* EXERCISE TASK *
Please format the lines below as a Markdown table with the columns "Row" and "Line", numbering each row and omitting blank lines.
____________________
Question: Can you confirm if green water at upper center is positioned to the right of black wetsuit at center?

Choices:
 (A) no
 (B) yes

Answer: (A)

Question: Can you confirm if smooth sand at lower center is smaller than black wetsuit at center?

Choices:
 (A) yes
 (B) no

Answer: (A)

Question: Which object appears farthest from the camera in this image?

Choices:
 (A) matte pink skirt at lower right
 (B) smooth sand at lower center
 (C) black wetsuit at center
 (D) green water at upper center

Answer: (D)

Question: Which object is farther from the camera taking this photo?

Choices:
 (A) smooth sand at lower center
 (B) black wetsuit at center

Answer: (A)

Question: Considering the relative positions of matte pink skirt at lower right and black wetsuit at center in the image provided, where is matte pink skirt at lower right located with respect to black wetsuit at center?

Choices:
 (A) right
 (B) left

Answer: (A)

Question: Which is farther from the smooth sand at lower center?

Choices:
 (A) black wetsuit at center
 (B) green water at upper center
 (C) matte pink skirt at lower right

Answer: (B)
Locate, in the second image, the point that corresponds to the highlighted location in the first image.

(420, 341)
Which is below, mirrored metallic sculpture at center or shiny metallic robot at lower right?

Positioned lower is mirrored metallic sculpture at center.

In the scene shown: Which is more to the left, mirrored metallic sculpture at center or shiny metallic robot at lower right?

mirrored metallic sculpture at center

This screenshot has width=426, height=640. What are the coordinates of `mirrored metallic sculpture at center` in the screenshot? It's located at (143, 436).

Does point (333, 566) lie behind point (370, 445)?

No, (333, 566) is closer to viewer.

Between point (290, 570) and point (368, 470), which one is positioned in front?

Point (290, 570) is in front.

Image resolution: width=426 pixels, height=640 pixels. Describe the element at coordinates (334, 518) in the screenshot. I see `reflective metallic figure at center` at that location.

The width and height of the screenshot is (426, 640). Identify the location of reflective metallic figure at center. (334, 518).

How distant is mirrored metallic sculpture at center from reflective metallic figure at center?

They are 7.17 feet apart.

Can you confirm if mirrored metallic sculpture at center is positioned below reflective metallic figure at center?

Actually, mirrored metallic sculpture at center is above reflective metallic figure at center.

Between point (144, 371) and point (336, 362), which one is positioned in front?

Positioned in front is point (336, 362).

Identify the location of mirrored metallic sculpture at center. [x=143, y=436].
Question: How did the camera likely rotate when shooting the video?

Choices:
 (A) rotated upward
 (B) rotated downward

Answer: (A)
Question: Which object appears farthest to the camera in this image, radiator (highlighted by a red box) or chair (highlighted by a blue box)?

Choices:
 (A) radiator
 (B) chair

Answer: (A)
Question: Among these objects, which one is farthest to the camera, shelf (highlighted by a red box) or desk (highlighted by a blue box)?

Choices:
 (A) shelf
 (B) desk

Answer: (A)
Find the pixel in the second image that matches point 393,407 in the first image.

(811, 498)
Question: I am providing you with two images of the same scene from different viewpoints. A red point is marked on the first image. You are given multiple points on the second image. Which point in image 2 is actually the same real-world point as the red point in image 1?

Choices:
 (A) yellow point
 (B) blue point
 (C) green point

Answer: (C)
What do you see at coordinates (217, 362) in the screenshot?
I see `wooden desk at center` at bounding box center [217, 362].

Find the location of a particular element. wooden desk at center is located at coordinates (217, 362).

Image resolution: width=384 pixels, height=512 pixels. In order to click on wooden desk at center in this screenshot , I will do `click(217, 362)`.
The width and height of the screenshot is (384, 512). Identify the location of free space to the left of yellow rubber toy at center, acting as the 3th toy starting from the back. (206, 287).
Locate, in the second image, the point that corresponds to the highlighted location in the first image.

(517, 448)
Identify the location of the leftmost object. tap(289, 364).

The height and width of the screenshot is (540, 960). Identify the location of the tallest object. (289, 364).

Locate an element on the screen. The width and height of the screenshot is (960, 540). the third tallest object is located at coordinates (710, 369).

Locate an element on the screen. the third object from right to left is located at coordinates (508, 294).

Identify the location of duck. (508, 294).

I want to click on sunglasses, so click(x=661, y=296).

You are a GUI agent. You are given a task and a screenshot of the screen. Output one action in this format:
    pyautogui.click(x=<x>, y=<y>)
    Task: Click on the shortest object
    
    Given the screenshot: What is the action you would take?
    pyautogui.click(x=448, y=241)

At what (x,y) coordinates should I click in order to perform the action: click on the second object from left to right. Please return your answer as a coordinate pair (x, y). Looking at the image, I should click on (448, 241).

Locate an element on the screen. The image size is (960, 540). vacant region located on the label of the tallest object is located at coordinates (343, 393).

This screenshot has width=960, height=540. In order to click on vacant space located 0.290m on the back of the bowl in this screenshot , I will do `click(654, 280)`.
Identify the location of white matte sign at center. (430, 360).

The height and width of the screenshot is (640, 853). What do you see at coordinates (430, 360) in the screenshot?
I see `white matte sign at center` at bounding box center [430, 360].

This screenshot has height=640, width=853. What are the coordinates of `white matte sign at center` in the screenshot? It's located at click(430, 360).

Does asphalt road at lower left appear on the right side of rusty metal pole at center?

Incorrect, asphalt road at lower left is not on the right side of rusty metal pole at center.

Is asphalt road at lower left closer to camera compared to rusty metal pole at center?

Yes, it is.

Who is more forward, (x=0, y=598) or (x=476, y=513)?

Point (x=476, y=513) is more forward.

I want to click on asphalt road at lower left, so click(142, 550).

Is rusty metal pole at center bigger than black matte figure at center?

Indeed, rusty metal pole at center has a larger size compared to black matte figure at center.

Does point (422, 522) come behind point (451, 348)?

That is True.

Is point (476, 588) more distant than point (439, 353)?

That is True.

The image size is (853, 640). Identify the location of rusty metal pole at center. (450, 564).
____________________
* FINISHED ANSWER *
| Row | Line |
|---|---|
| 1 | Question: Can you confirm if green water at upper center is positioned to the right of black wetsuit at center? |
| 2 | Choices: |
| 3 |  (A) no |
| 4 |  (B) yes |
| 5 | Answer: (A) |
| 6 | Question: Can you confirm if smooth sand at lower center is smaller than black wetsuit at center? |
| 7 | Choices: |
| 8 |  (A) yes |
| 9 |  (B) no |
| 10 | Answer: (A) |
| 11 | Question: Which object appears farthest from the camera in this image? |
| 12 | Choices: |
| 13 |  (A) matte pink skirt at lower right |
| 14 |  (B) smooth sand at lower center |
| 15 |  (C) black wetsuit at center |
| 16 |  (D) green water at upper center |
| 17 | Answer: (D) |
| 18 | Question: Which object is farther from the camera taking this photo? |
| 19 | Choices: |
| 20 |  (A) smooth sand at lower center |
| 21 |  (B) black wetsuit at center |
| 22 | Answer: (A) |
| 23 | Question: Considering the relative positions of matte pink skirt at lower right and black wetsuit at center in the image provided, where is matte pink skirt at lower right located with respect to black wetsuit at center? |
| 24 | Choices: |
| 25 |  (A) right |
| 26 |  (B) left |
| 27 | Answer: (A) |
| 28 | Question: Which is farther from the smooth sand at lower center? |
| 29 | Choices: |
| 30 |  (A) black wetsuit at center |
| 31 |  (B) green water at upper center |
| 32 |  (C) matte pink skirt at lower right |
| 33 | Answer: (B) |
| 34 | Locate, in the second image, the point that corresponds to the highlighted location in the first image. |
| 35 | (420, 341) |
| 36 | Which is below, mirrored metallic sculpture at center or shiny metallic robot at lower right? |
| 37 | Positioned lower is mirrored metallic sculpture at center. |
| 38 | In the scene shown: Which is more to the left, mirrored metallic sculpture at center or shiny metallic robot at lower right? |
| 39 | mirrored metallic sculpture at center |
| 40 | This screenshot has width=426, height=640. What are the coordinates of `mirrored metallic sculpture at center` in the screenshot? It's located at (143, 436). |
| 41 | Does point (333, 566) lie behind point (370, 445)? |
| 42 | No, (333, 566) is closer to viewer. |
| 43 | Between point (290, 570) and point (368, 470), which one is positioned in front? |
| 44 | Point (290, 570) is in front. |
| 45 | Image resolution: width=426 pixels, height=640 pixels. Describe the element at coordinates (334, 518) in the screenshot. I see `reflective metallic figure at center` at that location. |
| 46 | The width and height of the screenshot is (426, 640). Identify the location of reflective metallic figure at center. (334, 518). |
| 47 | How distant is mirrored metallic sculpture at center from reflective metallic figure at center? |
| 48 | They are 7.17 feet apart. |
| 49 | Can you confirm if mirrored metallic sculpture at center is positioned below reflective metallic figure at center? |
| 50 | Actually, mirrored metallic sculpture at center is above reflective metallic figure at center. |
| 51 | Between point (144, 371) and point (336, 362), which one is positioned in front? |
| 52 | Positioned in front is point (336, 362). |
| 53 | Identify the location of mirrored metallic sculpture at center. [x=143, y=436]. |
| 54 | Question: How did the camera likely rotate when shooting the video? |
| 55 | Choices: |
| 56 |  (A) rotated upward |
| 57 |  (B) rotated downward |
| 58 | Answer: (A) |
| 59 | Question: Which object appears farthest to the camera in this image, radiator (highlighted by a red box) or chair (highlighted by a blue box)? |
| 60 | Choices: |
| 61 |  (A) radiator |
| 62 |  (B) chair |
| 63 | Answer: (A) |
| 64 | Question: Among these objects, which one is farthest to the camera, shelf (highlighted by a red box) or desk (highlighted by a blue box)? |
| 65 | Choices: |
| 66 |  (A) shelf |
| 67 |  (B) desk |
| 68 | Answer: (A) |
| 69 | Find the pixel in the second image that matches point 393,407 in the first image. |
| 70 | (811, 498) |
| 71 | Question: I am providing you with two images of the same scene from different viewpoints. A red point is marked on the first image. You are given multiple points on the second image. Which point in image 2 is actually the same real-world point as the red point in image 1? |
| 72 | Choices: |
| 73 |  (A) yellow point |
| 74 |  (B) blue point |
| 75 |  (C) green point |
| 76 | Answer: (C) |
| 77 | What do you see at coordinates (217, 362) in the screenshot? |
| 78 | I see `wooden desk at center` at bounding box center [217, 362]. |
| 79 | Find the location of a particular element. wooden desk at center is located at coordinates (217, 362). |
| 80 | Image resolution: width=384 pixels, height=512 pixels. In order to click on wooden desk at center in this screenshot , I will do `click(217, 362)`. |
| 81 | The width and height of the screenshot is (384, 512). Identify the location of free space to the left of yellow rubber toy at center, acting as the 3th toy starting from the back. (206, 287). |
| 82 | Locate, in the second image, the point that corresponds to the highlighted location in the first image. |
| 83 | (517, 448) |
| 84 | Identify the location of the leftmost object. tap(289, 364). |
| 85 | The height and width of the screenshot is (540, 960). Identify the location of the tallest object. (289, 364). |
| 86 | Locate an element on the screen. The width and height of the screenshot is (960, 540). the third tallest object is located at coordinates (710, 369). |
| 87 | Locate an element on the screen. the third object from right to left is located at coordinates (508, 294). |
| 88 | Identify the location of duck. (508, 294). |
| 89 | I want to click on sunglasses, so click(x=661, y=296). |
| 90 | You are a GUI agent. You are given a task and a screenshot of the screen. Output one action in this format: |
| 91 |     pyautogui.click(x=<x>, y=<y>) |
| 92 |     Task: Click on the shortest object |
| 93 |     Given the screenshot: What is the action you would take? |
| 94 |     pyautogui.click(x=448, y=241) |
| 95 | At what (x,y) coordinates should I click in order to perform the action: click on the second object from left to right. Please return your answer as a coordinate pair (x, y). Looking at the image, I should click on (448, 241). |
| 96 | Locate an element on the screen. The image size is (960, 540). vacant region located on the label of the tallest object is located at coordinates (343, 393). |
| 97 | This screenshot has width=960, height=540. In order to click on vacant space located 0.290m on the back of the bowl in this screenshot , I will do `click(654, 280)`. |
| 98 | Identify the location of white matte sign at center. (430, 360). |
| 99 | The height and width of the screenshot is (640, 853). What do you see at coordinates (430, 360) in the screenshot? |
| 100 | I see `white matte sign at center` at bounding box center [430, 360]. |
| 101 | This screenshot has height=640, width=853. What are the coordinates of `white matte sign at center` in the screenshot? It's located at click(430, 360). |
| 102 | Does asphalt road at lower left appear on the right side of rusty metal pole at center? |
| 103 | Incorrect, asphalt road at lower left is not on the right side of rusty metal pole at center. |
| 104 | Is asphalt road at lower left closer to camera compared to rusty metal pole at center? |
| 105 | Yes, it is. |
| 106 | Who is more forward, (x=0, y=598) or (x=476, y=513)? |
| 107 | Point (x=476, y=513) is more forward. |
| 108 | I want to click on asphalt road at lower left, so click(142, 550). |
| 109 | Is rusty metal pole at center bigger than black matte figure at center? |
| 110 | Indeed, rusty metal pole at center has a larger size compared to black matte figure at center. |
| 111 | Does point (422, 522) come behind point (451, 348)? |
| 112 | That is True. |
| 113 | Is point (476, 588) more distant than point (439, 353)? |
| 114 | That is True. |
| 115 | The image size is (853, 640). Identify the location of rusty metal pole at center. (450, 564). |